#### WHAT TO WORK ON:
Output the data below exactly as it is, dropping the pictures from your copy.

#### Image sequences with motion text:
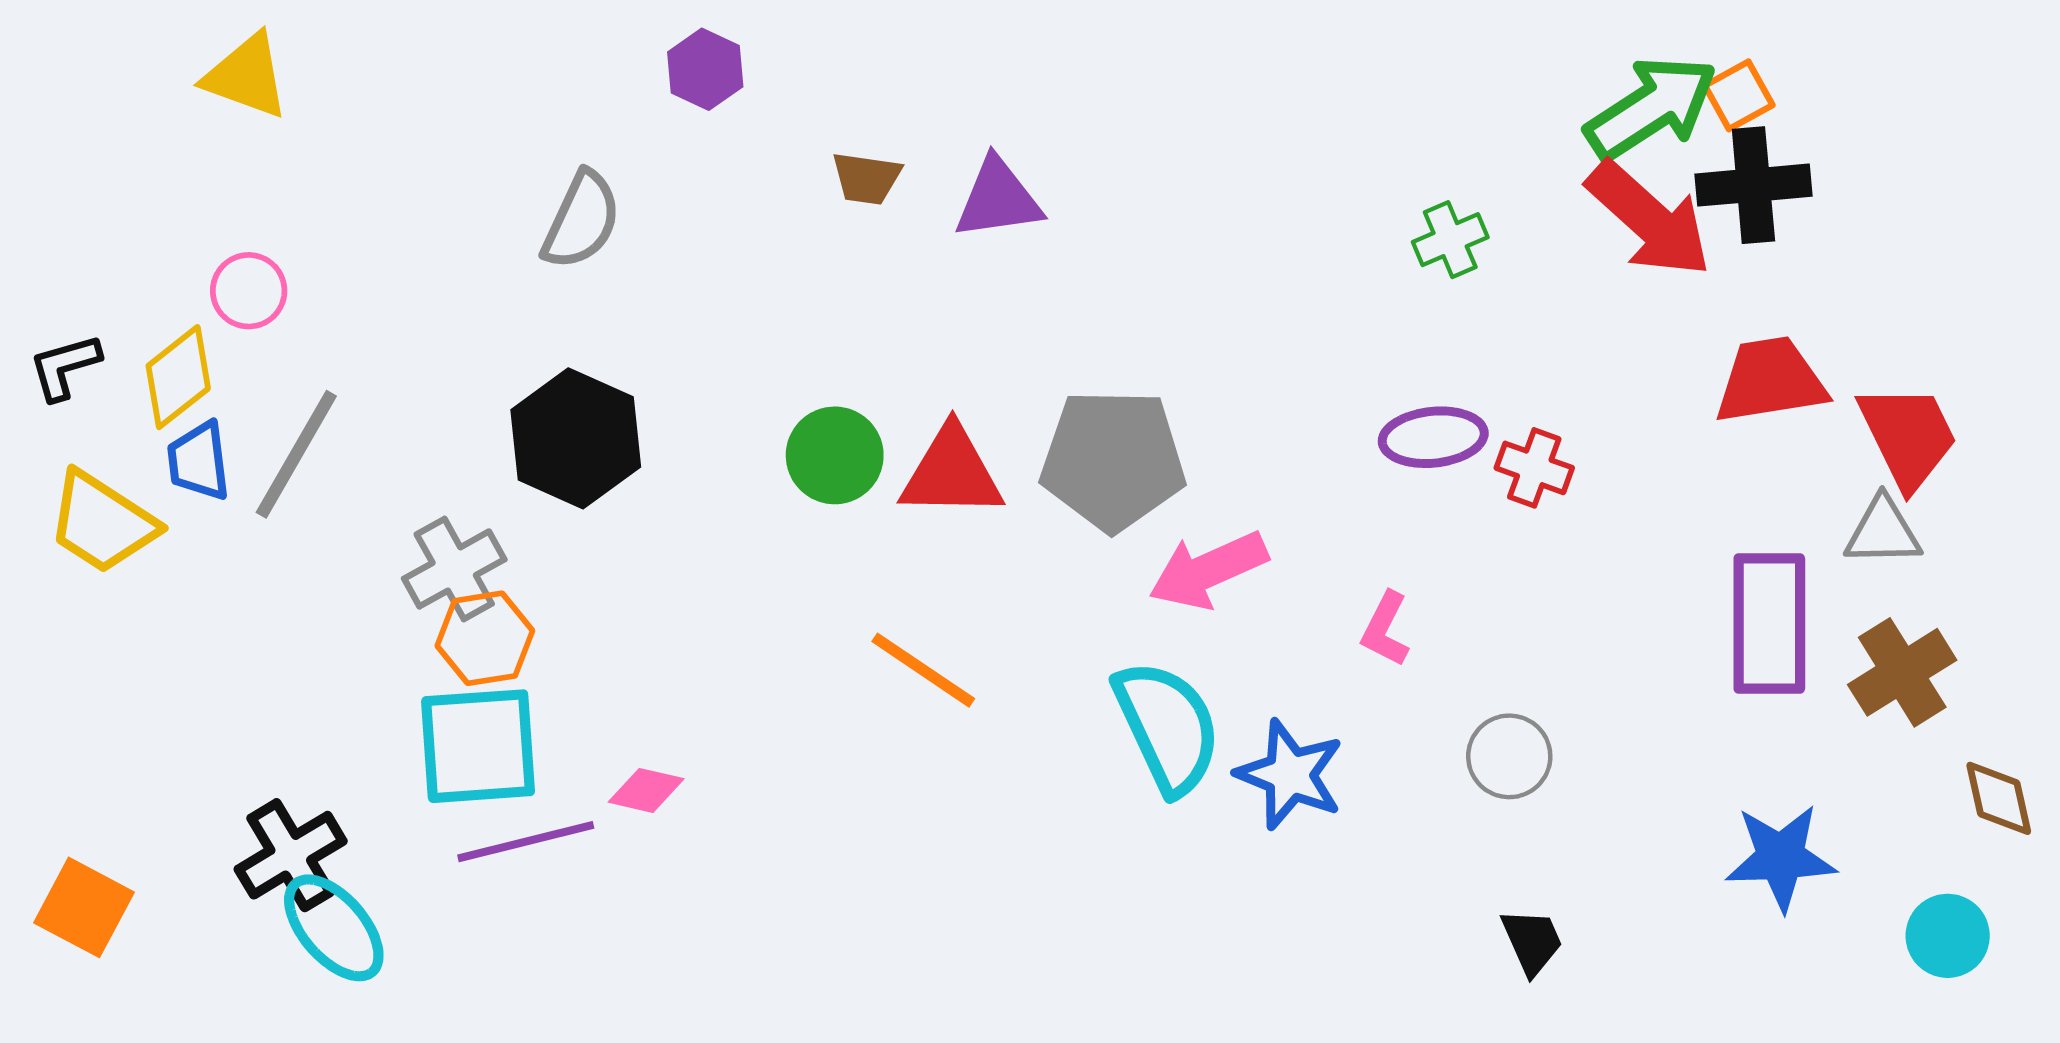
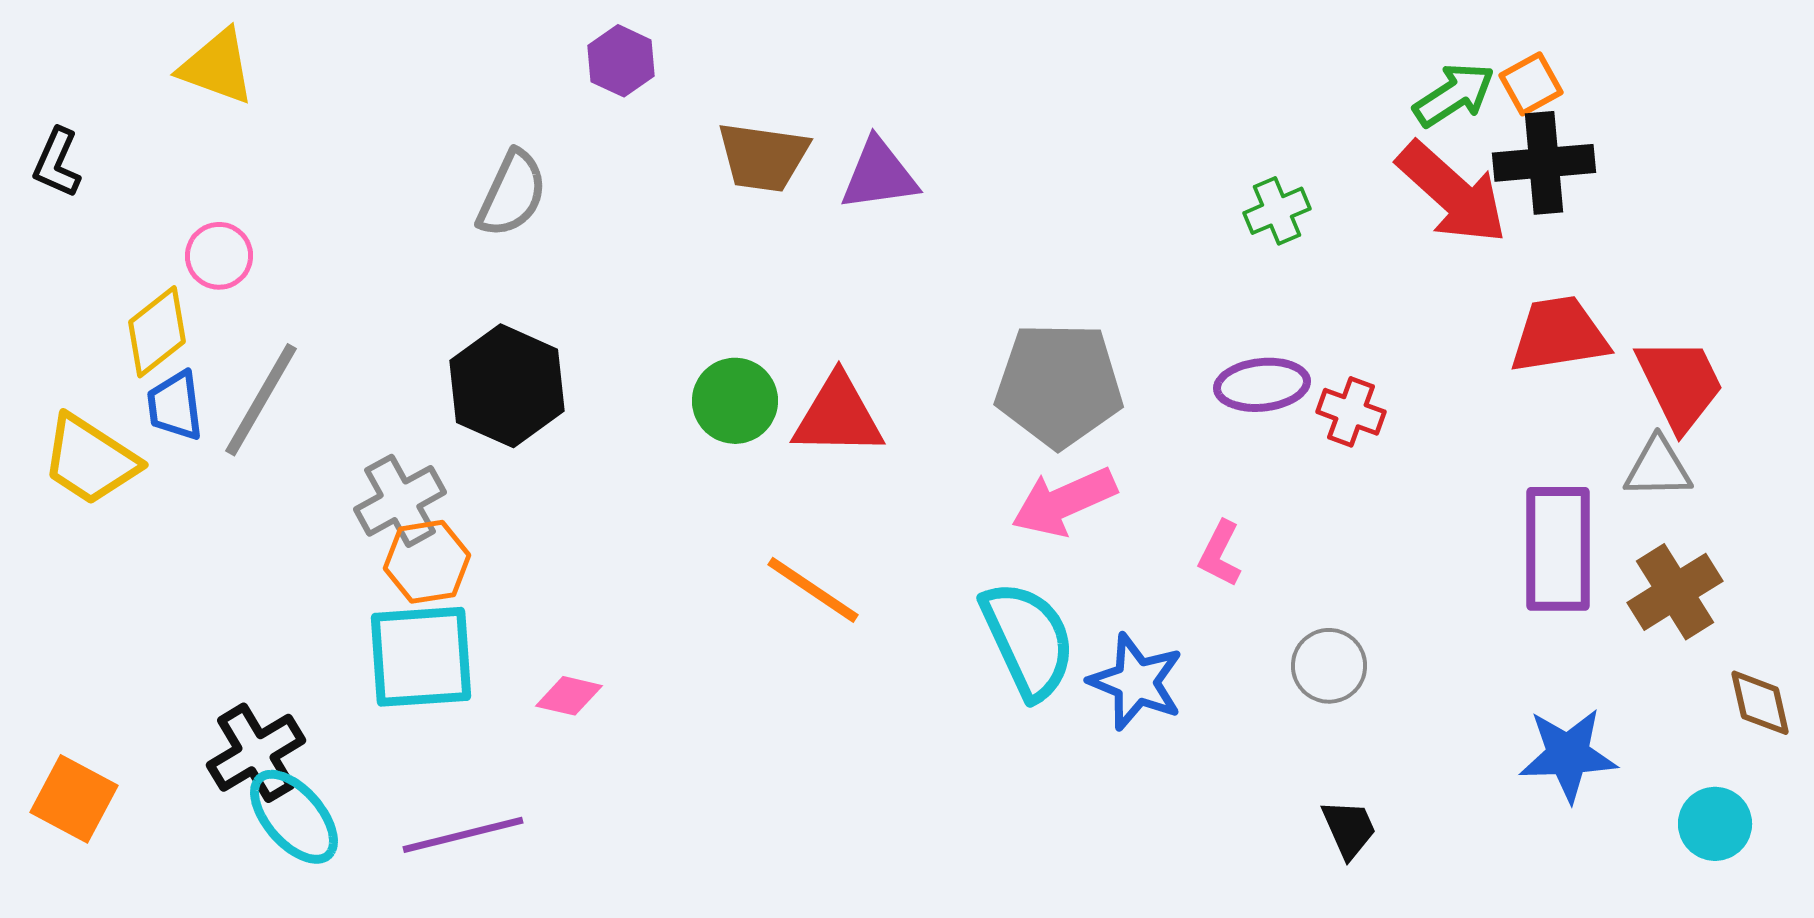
green arrow: (1651, 108) -> (1454, 95), size x0.7
brown trapezoid: (866, 178) -> (763, 157), size x1.5
black L-shape: (65, 367) -> (57, 163), moved, turned -50
gray pentagon: (1113, 460) -> (1059, 385), moved
purple line: (526, 842) -> (463, 835), moved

#### ANSWER:
green arrow: (1651, 108) -> (1454, 95), size x0.7
brown trapezoid: (866, 178) -> (763, 157), size x1.5
black L-shape: (65, 367) -> (57, 163), moved, turned -50
gray pentagon: (1113, 460) -> (1059, 385), moved
purple line: (526, 842) -> (463, 835), moved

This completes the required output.